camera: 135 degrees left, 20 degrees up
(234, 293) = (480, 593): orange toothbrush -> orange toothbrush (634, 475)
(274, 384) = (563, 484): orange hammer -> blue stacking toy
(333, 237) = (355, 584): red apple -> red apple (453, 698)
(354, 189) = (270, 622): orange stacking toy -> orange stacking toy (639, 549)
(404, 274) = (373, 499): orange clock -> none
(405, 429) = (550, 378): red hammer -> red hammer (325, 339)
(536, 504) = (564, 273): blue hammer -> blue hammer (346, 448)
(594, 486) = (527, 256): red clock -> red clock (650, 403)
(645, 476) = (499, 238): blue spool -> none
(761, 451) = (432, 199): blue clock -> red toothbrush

____________________

▶ Assigned task: List the lines of the entries that include "orange".

▶ Problem solution:
(234, 293) = (480, 593): orange toothbrush -> orange toothbrush (634, 475)
(274, 384) = (563, 484): orange hammer -> blue stacking toy
(354, 189) = (270, 622): orange stacking toy -> orange stacking toy (639, 549)
(404, 274) = (373, 499): orange clock -> none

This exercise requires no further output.